What you have to do:
Output the data exactly, with every line intact.

[Opening Extracted records section]

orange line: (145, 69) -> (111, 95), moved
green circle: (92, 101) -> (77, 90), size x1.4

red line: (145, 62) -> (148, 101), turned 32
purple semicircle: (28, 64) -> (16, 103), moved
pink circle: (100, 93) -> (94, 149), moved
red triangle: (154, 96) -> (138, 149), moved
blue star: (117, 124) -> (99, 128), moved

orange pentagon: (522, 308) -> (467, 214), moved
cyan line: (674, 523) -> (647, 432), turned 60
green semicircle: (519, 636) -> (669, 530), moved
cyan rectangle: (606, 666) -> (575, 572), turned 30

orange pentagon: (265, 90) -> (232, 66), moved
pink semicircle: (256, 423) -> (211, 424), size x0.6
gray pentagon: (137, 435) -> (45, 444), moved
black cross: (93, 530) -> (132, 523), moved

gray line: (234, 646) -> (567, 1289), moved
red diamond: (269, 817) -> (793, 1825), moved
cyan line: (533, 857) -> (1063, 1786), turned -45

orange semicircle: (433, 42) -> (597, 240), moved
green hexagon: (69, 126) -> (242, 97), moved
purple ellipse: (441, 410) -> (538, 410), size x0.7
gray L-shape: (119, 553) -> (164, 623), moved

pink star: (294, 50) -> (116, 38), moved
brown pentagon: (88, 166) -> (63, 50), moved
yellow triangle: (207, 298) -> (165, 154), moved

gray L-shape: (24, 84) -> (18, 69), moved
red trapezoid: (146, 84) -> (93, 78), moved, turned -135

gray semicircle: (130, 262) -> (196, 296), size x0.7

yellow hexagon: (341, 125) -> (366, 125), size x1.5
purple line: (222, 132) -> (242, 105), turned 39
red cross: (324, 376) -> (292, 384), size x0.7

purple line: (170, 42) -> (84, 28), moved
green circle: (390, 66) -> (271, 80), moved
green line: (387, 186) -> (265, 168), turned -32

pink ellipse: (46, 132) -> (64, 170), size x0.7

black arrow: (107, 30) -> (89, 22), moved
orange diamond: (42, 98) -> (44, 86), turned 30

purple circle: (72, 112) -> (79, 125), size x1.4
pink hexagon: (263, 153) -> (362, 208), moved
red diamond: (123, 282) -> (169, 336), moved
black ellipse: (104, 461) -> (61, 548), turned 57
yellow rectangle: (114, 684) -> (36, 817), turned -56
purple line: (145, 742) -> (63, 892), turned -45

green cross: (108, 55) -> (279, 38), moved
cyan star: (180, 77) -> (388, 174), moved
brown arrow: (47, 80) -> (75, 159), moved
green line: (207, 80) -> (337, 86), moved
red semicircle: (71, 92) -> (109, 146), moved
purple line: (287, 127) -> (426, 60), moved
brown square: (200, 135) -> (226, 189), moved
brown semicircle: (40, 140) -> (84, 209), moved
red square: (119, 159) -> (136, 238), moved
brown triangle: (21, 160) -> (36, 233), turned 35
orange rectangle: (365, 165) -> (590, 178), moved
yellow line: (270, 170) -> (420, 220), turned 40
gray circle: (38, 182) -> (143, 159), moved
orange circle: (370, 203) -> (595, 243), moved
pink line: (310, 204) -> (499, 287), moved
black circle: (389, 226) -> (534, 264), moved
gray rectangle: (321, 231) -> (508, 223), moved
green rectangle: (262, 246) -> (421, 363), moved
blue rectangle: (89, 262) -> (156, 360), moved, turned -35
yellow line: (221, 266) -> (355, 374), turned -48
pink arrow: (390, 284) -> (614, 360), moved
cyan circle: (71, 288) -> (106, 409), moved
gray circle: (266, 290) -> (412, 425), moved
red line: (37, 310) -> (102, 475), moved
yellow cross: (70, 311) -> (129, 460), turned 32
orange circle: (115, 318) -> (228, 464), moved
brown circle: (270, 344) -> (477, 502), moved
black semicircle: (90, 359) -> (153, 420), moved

[Closing Extracted records section]

Output of the exercise:
orange line: (145, 69) -> (111, 95), moved
green circle: (92, 101) -> (77, 90), size x1.4

red line: (145, 62) -> (148, 101), turned 32
purple semicircle: (28, 64) -> (16, 103), moved
pink circle: (100, 93) -> (94, 149), moved
red triangle: (154, 96) -> (138, 149), moved
blue star: (117, 124) -> (99, 128), moved

orange pentagon: (522, 308) -> (467, 214), moved
cyan line: (674, 523) -> (647, 432), turned 60
green semicircle: (519, 636) -> (669, 530), moved
cyan rectangle: (606, 666) -> (575, 572), turned 30

orange pentagon: (265, 90) -> (232, 66), moved
pink semicircle: (256, 423) -> (211, 424), size x0.6
gray pentagon: (137, 435) -> (45, 444), moved
black cross: (93, 530) -> (132, 523), moved

gray line: (234, 646) -> (567, 1289), moved
red diamond: (269, 817) -> (793, 1825), moved
cyan line: (533, 857) -> (1063, 1786), turned -45

orange semicircle: (433, 42) -> (597, 240), moved
green hexagon: (69, 126) -> (242, 97), moved
purple ellipse: (441, 410) -> (538, 410), size x0.7
gray L-shape: (119, 553) -> (164, 623), moved

pink star: (294, 50) -> (116, 38), moved
brown pentagon: (88, 166) -> (63, 50), moved
yellow triangle: (207, 298) -> (165, 154), moved

gray L-shape: (24, 84) -> (18, 69), moved
red trapezoid: (146, 84) -> (93, 78), moved, turned -135

gray semicircle: (130, 262) -> (196, 296), size x0.7

yellow hexagon: (341, 125) -> (366, 125), size x1.5
purple line: (222, 132) -> (242, 105), turned 39
red cross: (324, 376) -> (292, 384), size x0.7

purple line: (170, 42) -> (84, 28), moved
green circle: (390, 66) -> (271, 80), moved
green line: (387, 186) -> (265, 168), turned -32

pink ellipse: (46, 132) -> (64, 170), size x0.7

black arrow: (107, 30) -> (89, 22), moved
orange diamond: (42, 98) -> (44, 86), turned 30

purple circle: (72, 112) -> (79, 125), size x1.4
pink hexagon: (263, 153) -> (362, 208), moved
red diamond: (123, 282) -> (169, 336), moved
black ellipse: (104, 461) -> (61, 548), turned 57
yellow rectangle: (114, 684) -> (36, 817), turned -56
purple line: (145, 742) -> (63, 892), turned -45

green cross: (108, 55) -> (279, 38), moved
cyan star: (180, 77) -> (388, 174), moved
brown arrow: (47, 80) -> (75, 159), moved
green line: (207, 80) -> (337, 86), moved
red semicircle: (71, 92) -> (109, 146), moved
purple line: (287, 127) -> (426, 60), moved
brown square: (200, 135) -> (226, 189), moved
brown semicircle: (40, 140) -> (84, 209), moved
red square: (119, 159) -> (136, 238), moved
brown triangle: (21, 160) -> (36, 233), turned 35
orange rectangle: (365, 165) -> (590, 178), moved
yellow line: (270, 170) -> (420, 220), turned 40
gray circle: (38, 182) -> (143, 159), moved
orange circle: (370, 203) -> (595, 243), moved
pink line: (310, 204) -> (499, 287), moved
black circle: (389, 226) -> (534, 264), moved
gray rectangle: (321, 231) -> (508, 223), moved
green rectangle: (262, 246) -> (421, 363), moved
blue rectangle: (89, 262) -> (156, 360), moved, turned -35
yellow line: (221, 266) -> (355, 374), turned -48
pink arrow: (390, 284) -> (614, 360), moved
cyan circle: (71, 288) -> (106, 409), moved
gray circle: (266, 290) -> (412, 425), moved
red line: (37, 310) -> (102, 475), moved
yellow cross: (70, 311) -> (129, 460), turned 32
orange circle: (115, 318) -> (228, 464), moved
brown circle: (270, 344) -> (477, 502), moved
black semicircle: (90, 359) -> (153, 420), moved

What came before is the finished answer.